> **The task**: Once the pictures are set aside, print the records that follow exactly as written.

> **Supplied records**:

>>>

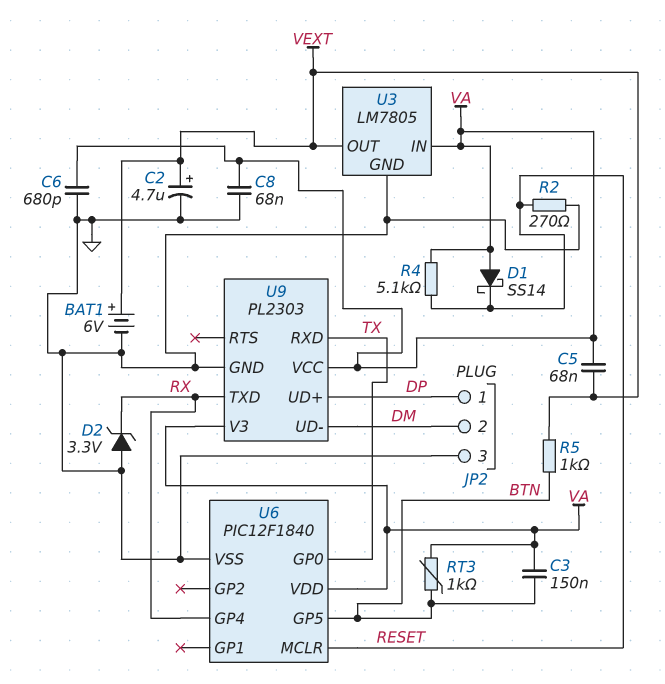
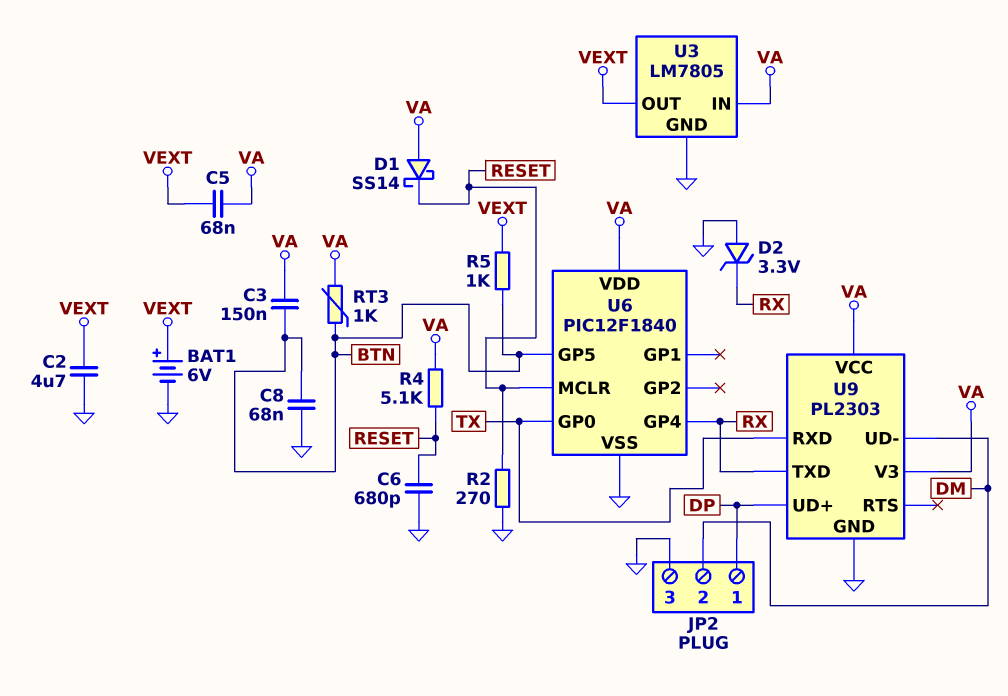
C2: 4.7uF (plus VEXT, minus GND) -> 4.7uF (GND, VEXT)
C6: 680pF (GND, VA) -> 680pF (GND, RESET)
C8: 68nF (GND, VA) -> 68nF (BTN, GND)

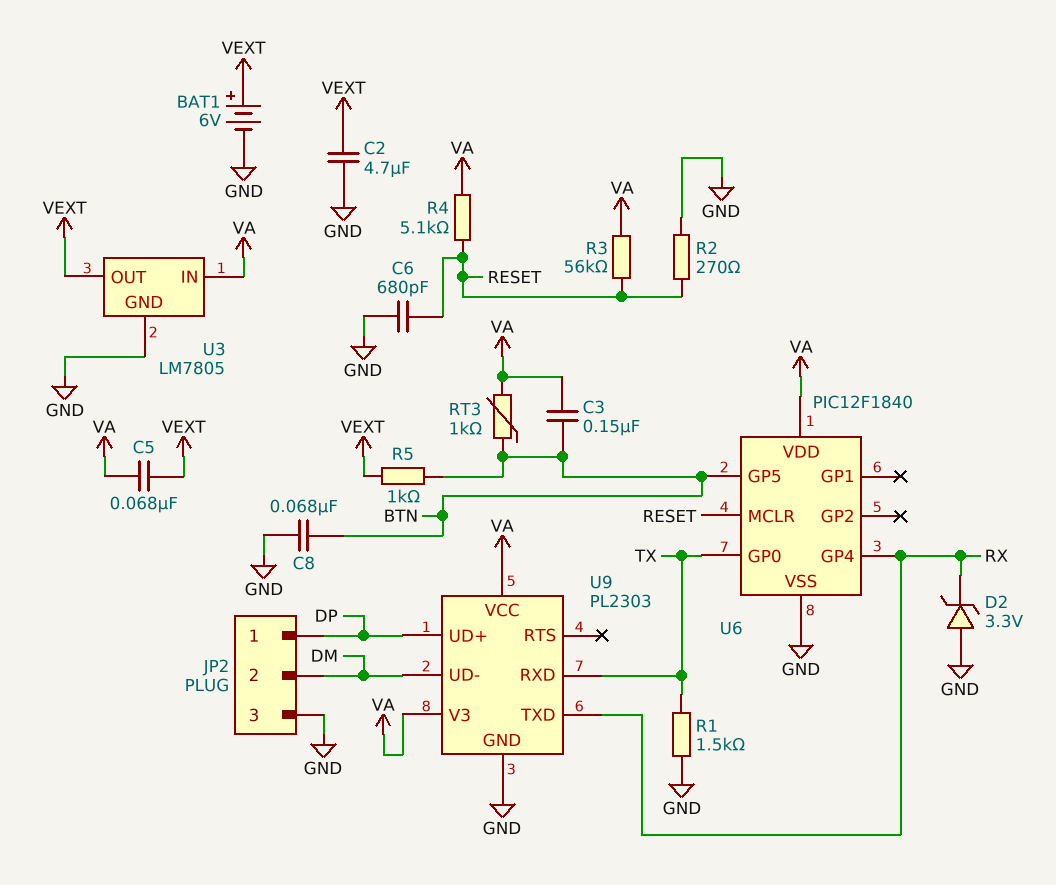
D1: schottky SS14 (A VA, K RESET) -> none
R1: none -> 1.5k (GND, TX)
R3: none -> 56k (RESET, VA)

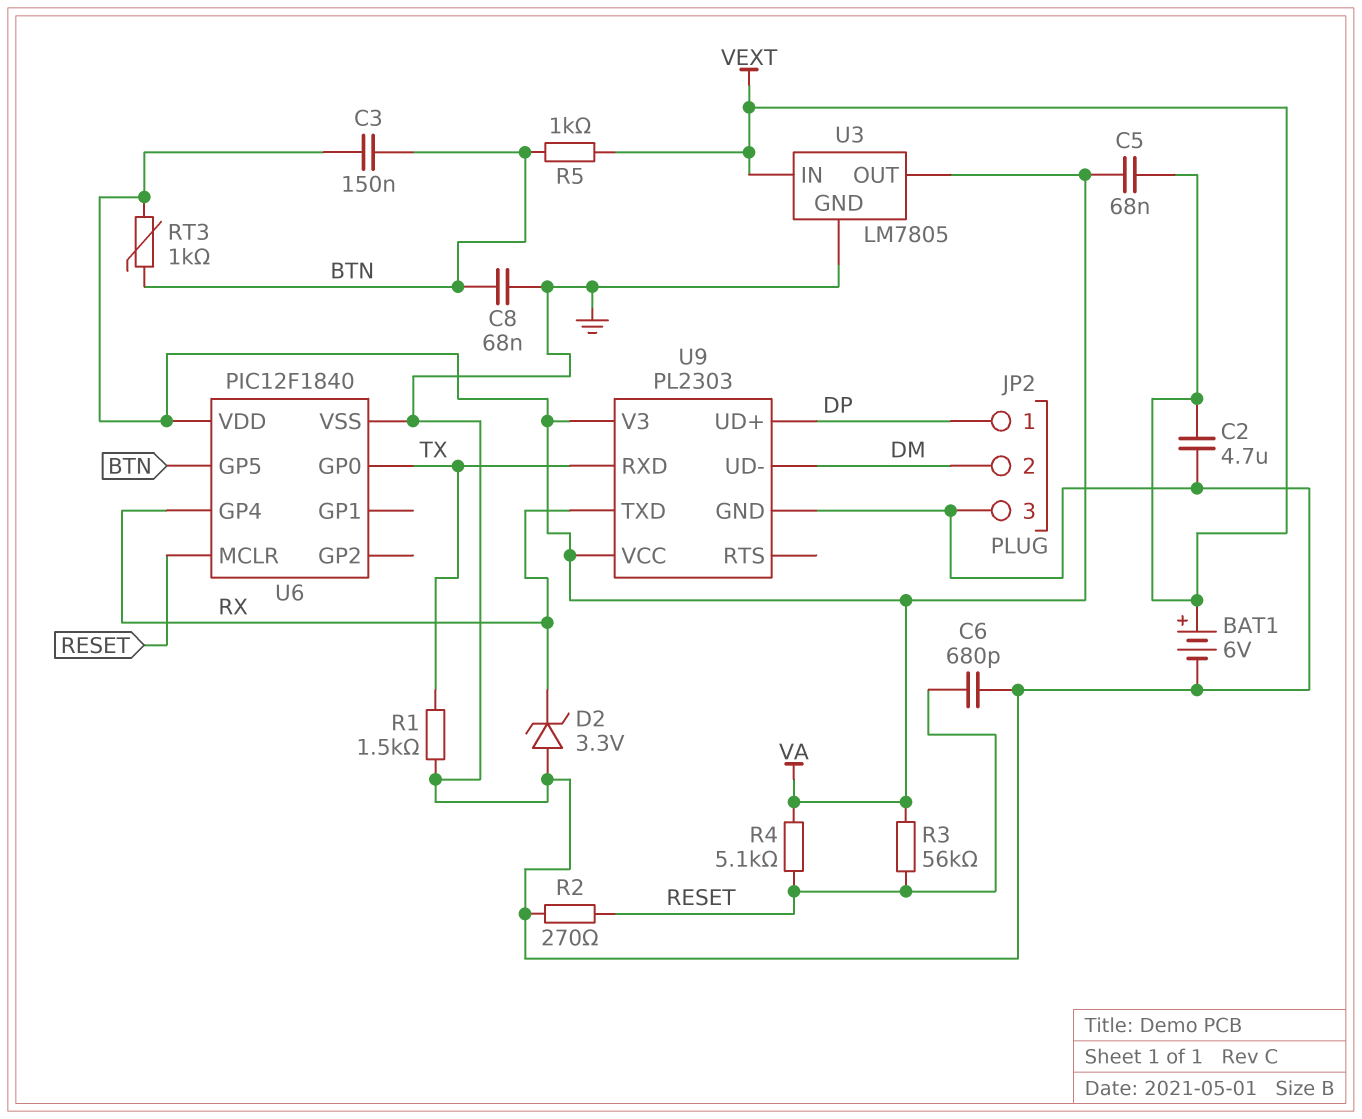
U3 pin IN: VA -> VEXT
U3 pin OUT: VEXT -> VA

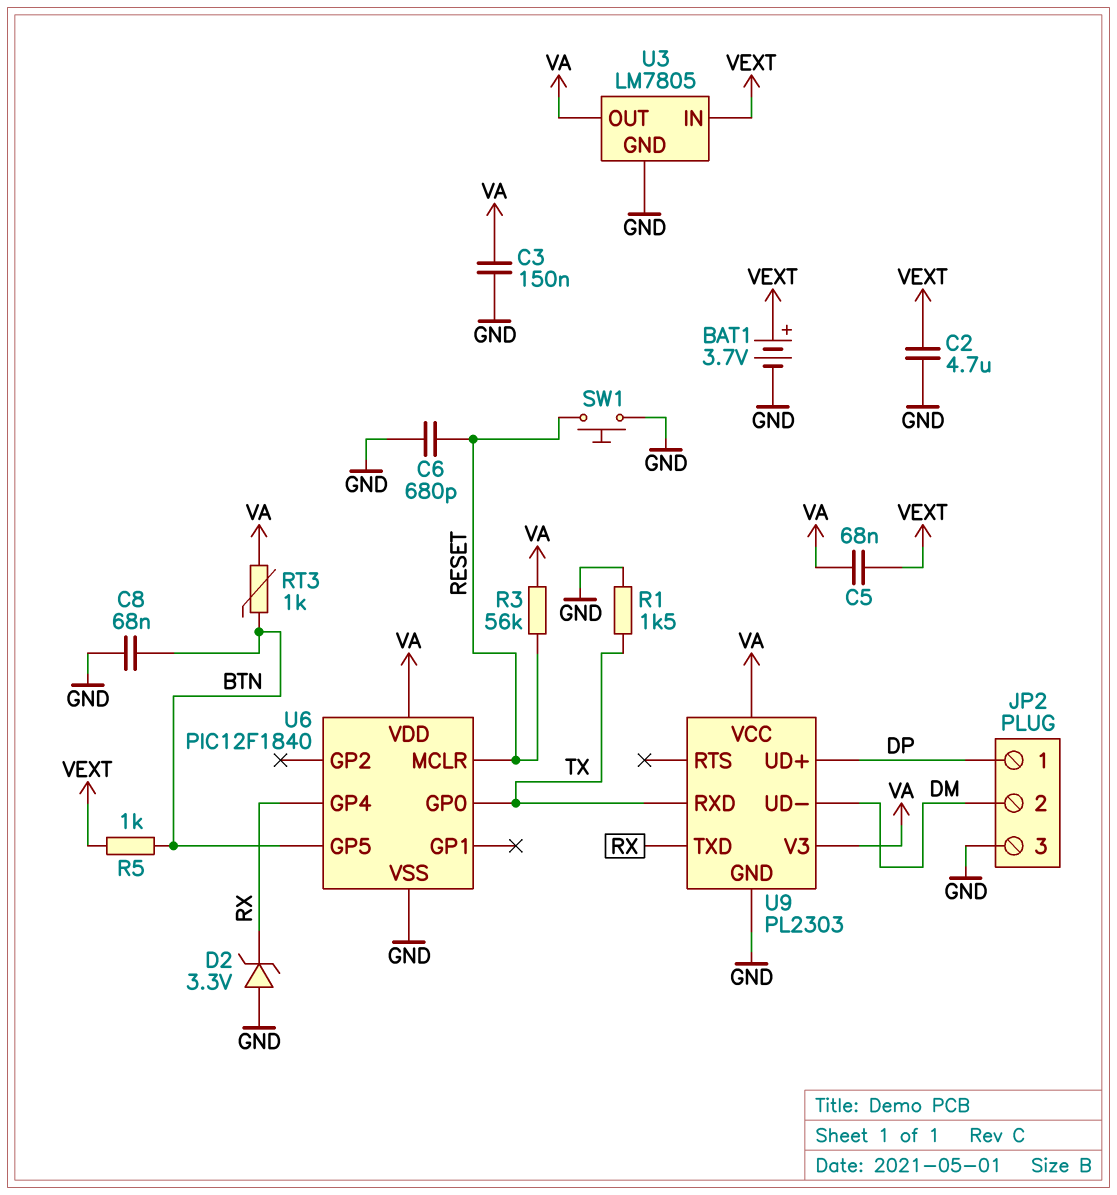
BAT1: 6V (plus VEXT, minus GND) -> 3.7V (plus VEXT, minus GND)
C3: 150nF (BTN, VA) -> 150nF (GND, VA)
R2: 270 (GND, RESET) -> none
R4: 5.1k (RESET, VA) -> none
SW1: none -> button (GND, RESET)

<<<

> **Response**:
C2: 4.7uF (plus VEXT, minus GND) -> 4.7uF (GND, VEXT)
C6: 680pF (GND, VA) -> 680pF (GND, RESET)
C8: 68nF (GND, VA) -> 68nF (BTN, GND)

D1: schottky SS14 (A VA, K RESET) -> none
R1: none -> 1.5k (GND, TX)
R3: none -> 56k (RESET, VA)

U3 pin IN: VA -> VEXT
U3 pin OUT: VEXT -> VA

BAT1: 6V (plus VEXT, minus GND) -> 3.7V (plus VEXT, minus GND)
C3: 150nF (BTN, VA) -> 150nF (GND, VA)
R2: 270 (GND, RESET) -> none
R4: 5.1k (RESET, VA) -> none
SW1: none -> button (GND, RESET)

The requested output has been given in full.